# [What you are asked to do]
Read through the material below and copy each line in which the word "purple" occurs.
*** Provided entries ***
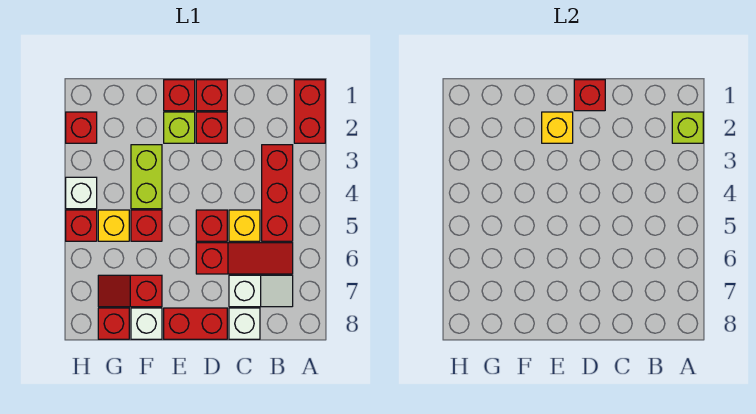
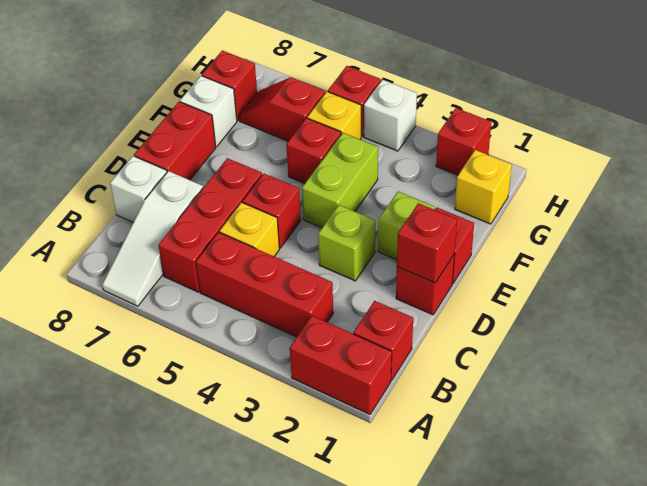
lime brick A2 level 2 -> lime brick D3 level 1
red slope B6:D6 level 1 top D -> red brick B6:D6 level 1
white slope B7:C7 level 1 top C -> white slope A7:C7 level 1 top C
red brick D2 level 1 -> red brick B1 level 1
yellow brick E2 level 2 -> yellow brick G1 level 1
lime brick F3:F4 level 1 -> lime brick E4:F4 level 1
red slope F7:G7 level 1 top F -> red slope G6:G7 level 1 top 6

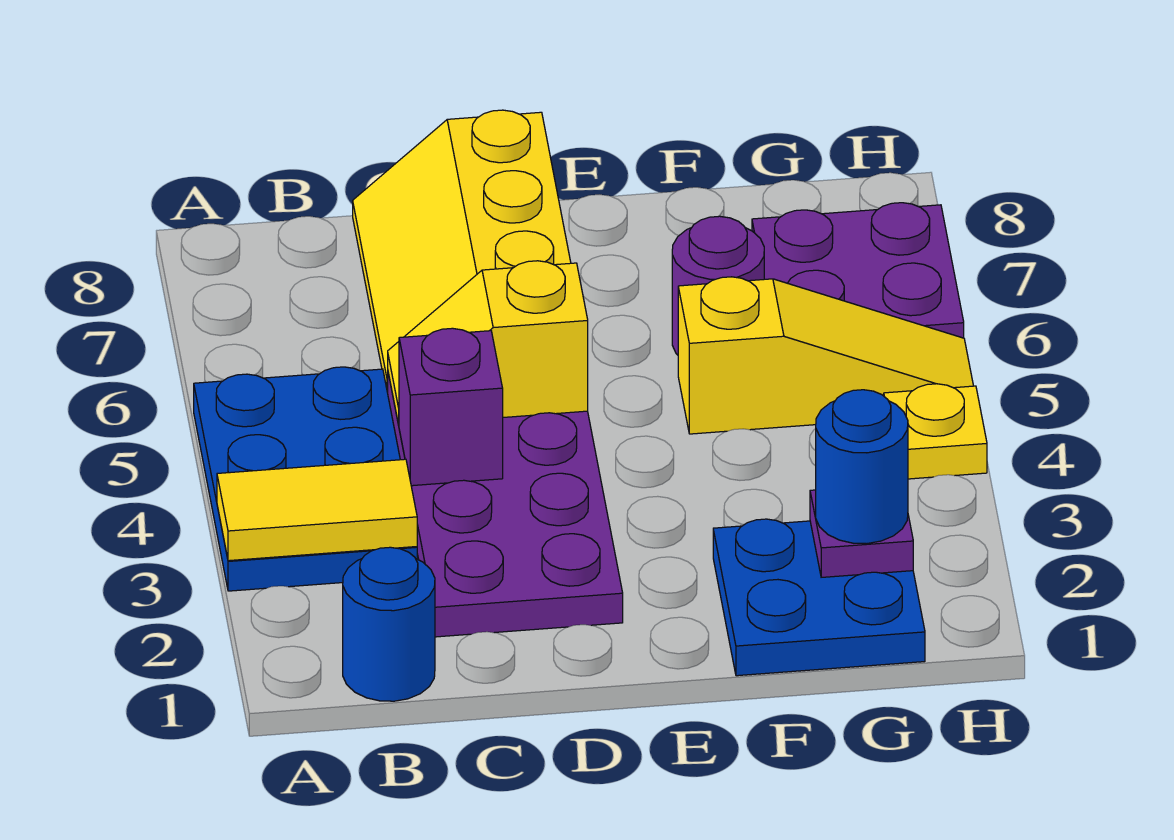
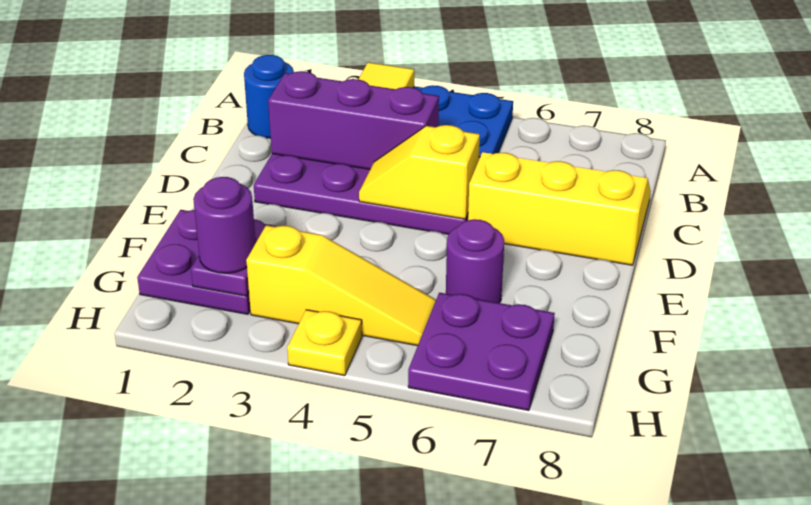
purple brick C4 level 2 -> purple brick C2:C4 level 2
yellow slope C5:D5 level 2 top D -> yellow slope D4:D5 level 2 top 5
blue plate F1:G2 level 1 -> purple plate F1:G2 level 1
yellow slope F5:H5 level 1 top F -> yellow slope G3:G5 level 1 top 3
blue round brick G2 level 3 -> purple round brick G2 level 3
*** End of Provided entries ***
# [Answer area]
purple brick C4 level 2 -> purple brick C2:C4 level 2
blue plate F1:G2 level 1 -> purple plate F1:G2 level 1
blue round brick G2 level 3 -> purple round brick G2 level 3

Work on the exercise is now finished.